▶ **About this task**:
Print out each entry below in full, exactly as given, excluding pictures.

++++ Information shown ++++

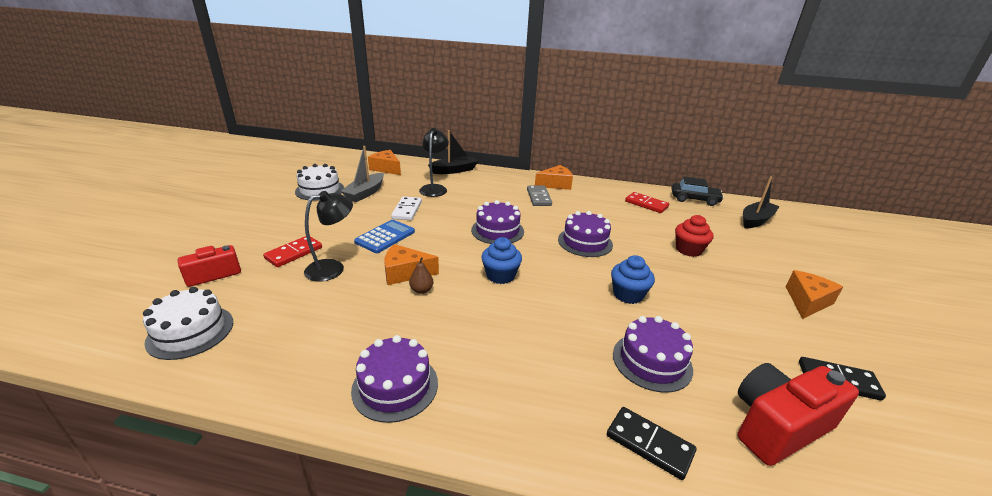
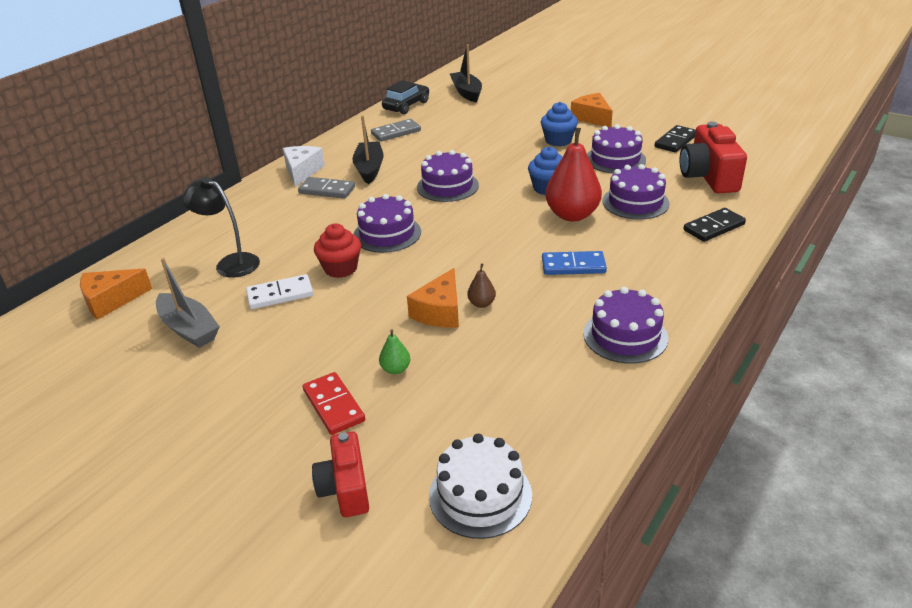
camera: 65 degrees left, 5 degrees up
(320, 190) = (132, 378): white cake -> none
(333, 268) = (395, 369): black lamp -> green pear
(385, 237) = (343, 320): blue calculator -> none
(407, 210) = (280, 294): white domino -> white domino turned 45 degrees counterclockwise
(454, 170) = (184, 238): black boat -> black boat (369, 169)
(500, 275) = (481, 249): blue cupcake -> blue cupcake (558, 140)
(500, 333) = (573, 266): none -> blue domino
(556, 184) = (302, 171): orange cheese -> white cheese
(590, 318) = (572, 215): none -> red pear
(646, 204) = (396, 132): red domino -> grey domino
(688, 250) = (495, 139): red cupcake -> red cupcake (340, 268)
(732, 332) = (615, 159): none -> purple cake

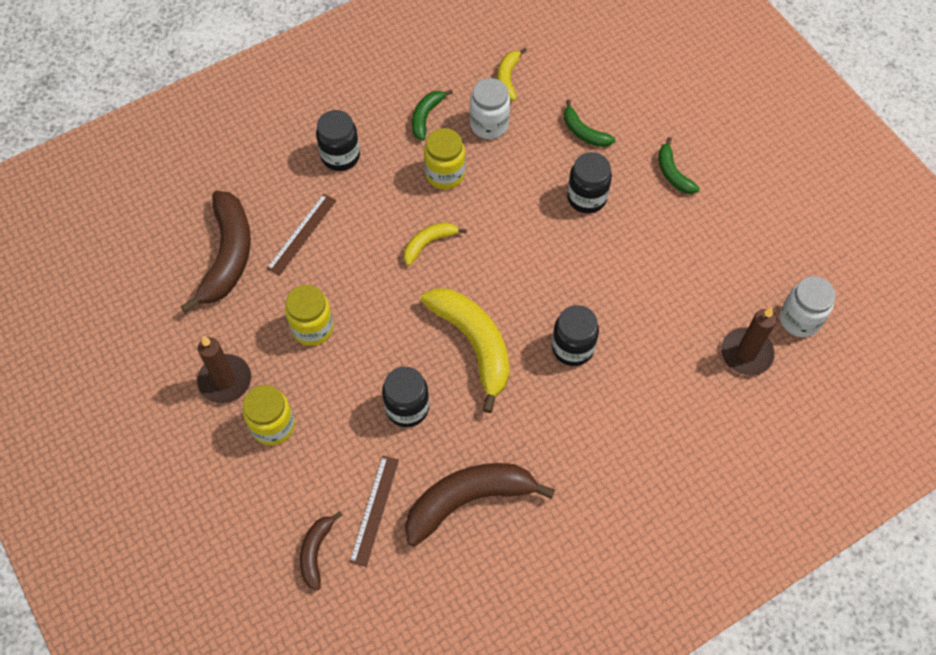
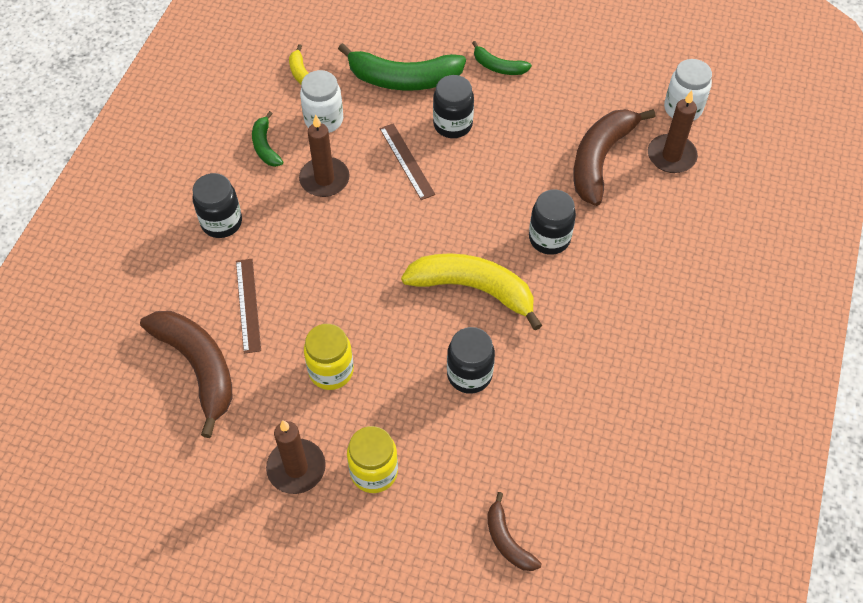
camera: 40 degrees left, 5 degrees down
(374, 510) = (521, 471): brown ruler -> brown ruler (406, 161)
(428, 243) = (363, 240): yellow banana -> none
(445, 174) = (324, 179): yellow jar -> brown candle
(468, 500) = (584, 406): brown banana -> brown banana (600, 159)
(584, 132) = (403, 79): green banana -> green banana, size x1.93

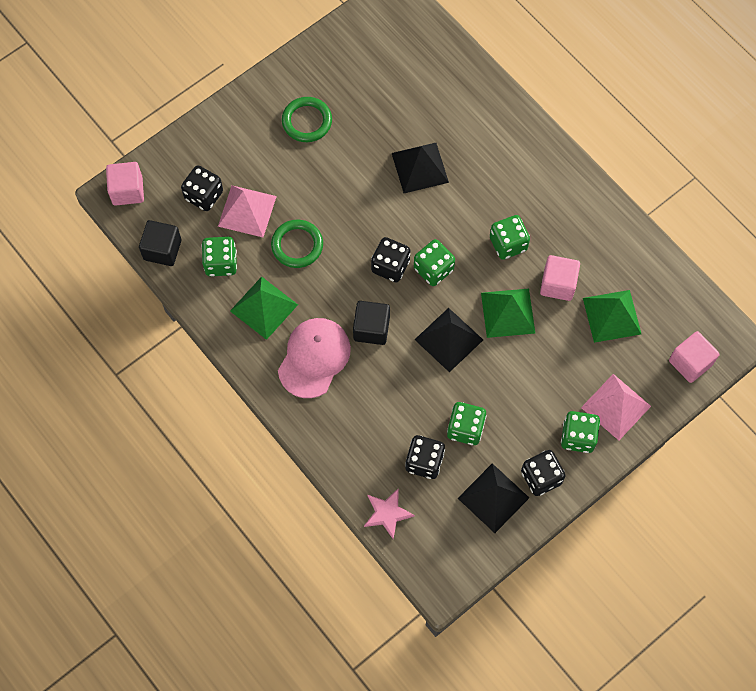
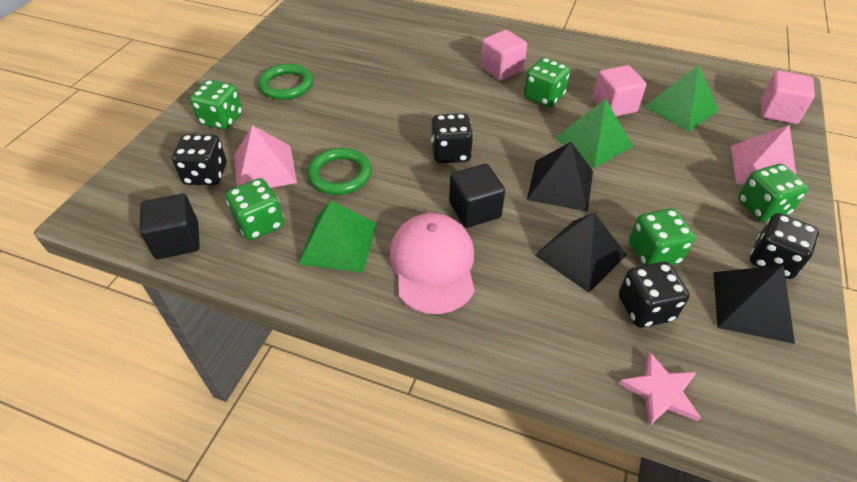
camera: 30 degrees left, 20 degrees down
(127, 191) = (106, 204): pink cube -> pink cube (501, 69)
(420, 167) = (418, 78): black pyramid -> black pyramid (580, 255)
(433, 269) = (494, 139): green dice -> green dice (222, 119)

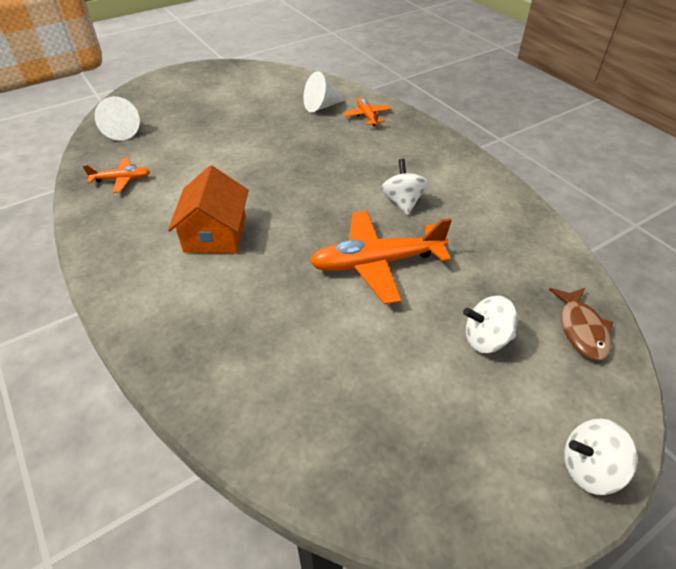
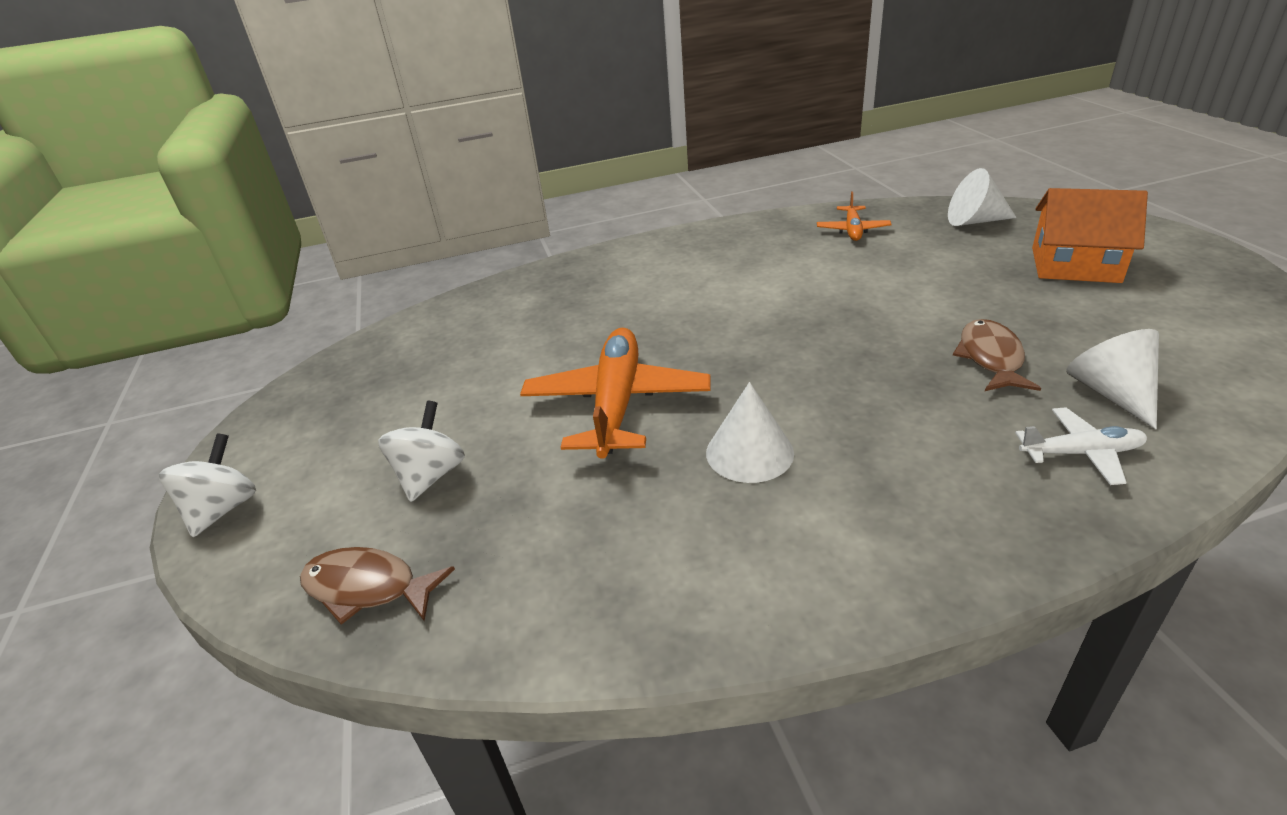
camera: 110 degrees right, 10 degrees down
(215, 233) = (727, 289): orange house -> orange house (1075, 265)
(297, 132) = (990, 358): none -> brown fish
(367, 116) = (1081, 453): orange plane -> white plane
(402, 202) = (749, 452): white spinning top -> white cone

++++

▶ **Output**:
camera: 65 degrees left, 5 degrees up
(320, 190) = (132, 378): white cake -> none
(333, 268) = (395, 369): black lamp -> green pear
(385, 237) = (343, 320): blue calculator -> none
(407, 210) = (280, 294): white domino -> white domino turned 45 degrees counterclockwise
(454, 170) = (184, 238): black boat -> black boat (369, 169)
(500, 275) = (481, 249): blue cupcake -> blue cupcake (558, 140)
(500, 333) = (573, 266): none -> blue domino
(556, 184) = (302, 171): orange cheese -> white cheese
(590, 318) = (572, 215): none -> red pear
(646, 204) = (396, 132): red domino -> grey domino
(688, 250) = (495, 139): red cupcake -> red cupcake (340, 268)
(732, 332) = (615, 159): none -> purple cake

camera: 40 degrees left, 5 degrees down
(374, 510) = (521, 471): brown ruler -> brown ruler (406, 161)
(428, 243) = (363, 240): yellow banana -> none
(445, 174) = (324, 179): yellow jar -> brown candle
(468, 500) = (584, 406): brown banana -> brown banana (600, 159)
(584, 132) = (403, 79): green banana -> green banana, size x1.93

camera: 30 degrees left, 20 degrees down
(127, 191) = (106, 204): pink cube -> pink cube (501, 69)
(420, 167) = (418, 78): black pyramid -> black pyramid (580, 255)
(433, 269) = (494, 139): green dice -> green dice (222, 119)

camera: 110 degrees right, 10 degrees down
(215, 233) = (727, 289): orange house -> orange house (1075, 265)
(297, 132) = (990, 358): none -> brown fish
(367, 116) = (1081, 453): orange plane -> white plane
(402, 202) = (749, 452): white spinning top -> white cone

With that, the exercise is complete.